EXERCISE OBJECTIVE: Only the pictures are to be dropped, and the rest of the data should be copied exactly.

Stored items:

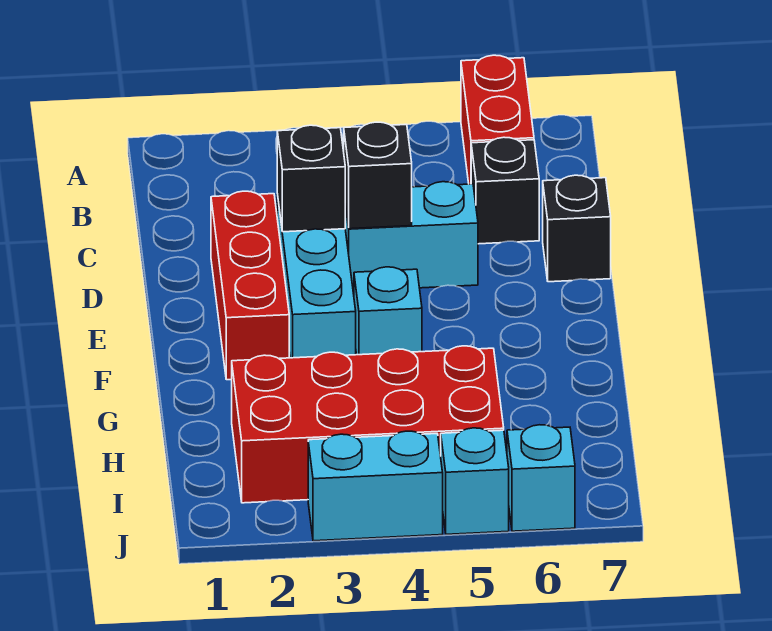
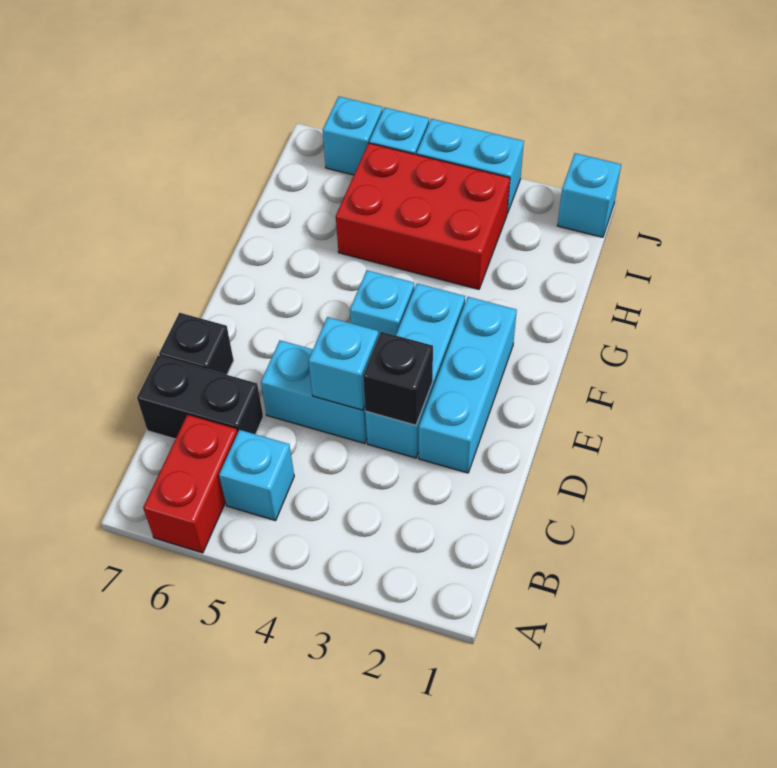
none -> cyan brick B5 level 1
black brick C6 level 1 -> black brick C6:C7 level 1
red brick D2:F2 level 1 -> cyan brick D2:F2 level 1
black brick D4 level 2 -> cyan brick D4 level 2
red brick H2:I5 level 1 -> red brick H3:I5 level 1
none -> cyan brick J1 level 1

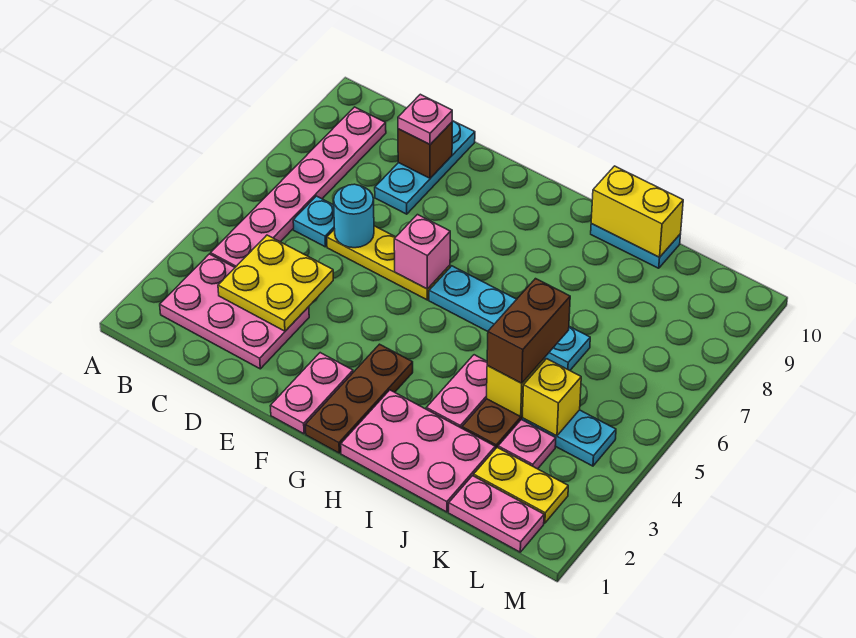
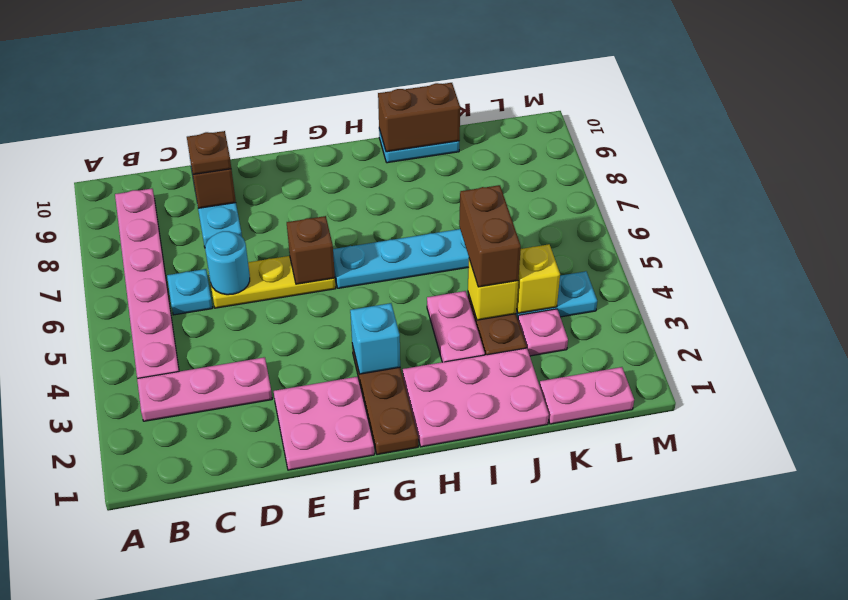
pink plate B2:D3 level 1 -> pink plate B3:D3 level 1
yellow plate C3:D4 level 2 -> none
pink plate D9 level 3 -> brown plate D9 level 3
pink plate F1:F2 level 1 -> pink plate E1:F2 level 1
pink brick F6 level 2 -> brown brick F6 level 2
none -> cyan brick G3 level 2
yellow brick I10:J10 level 2 -> brown brick I10:J10 level 2
yellow plate K2:L2 level 1 -> none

RESPONSE AREA:
none -> cyan brick B5 level 1
black brick C6 level 1 -> black brick C6:C7 level 1
red brick D2:F2 level 1 -> cyan brick D2:F2 level 1
black brick D4 level 2 -> cyan brick D4 level 2
red brick H2:I5 level 1 -> red brick H3:I5 level 1
none -> cyan brick J1 level 1

pink plate B2:D3 level 1 -> pink plate B3:D3 level 1
yellow plate C3:D4 level 2 -> none
pink plate D9 level 3 -> brown plate D9 level 3
pink plate F1:F2 level 1 -> pink plate E1:F2 level 1
pink brick F6 level 2 -> brown brick F6 level 2
none -> cyan brick G3 level 2
yellow brick I10:J10 level 2 -> brown brick I10:J10 level 2
yellow plate K2:L2 level 1 -> none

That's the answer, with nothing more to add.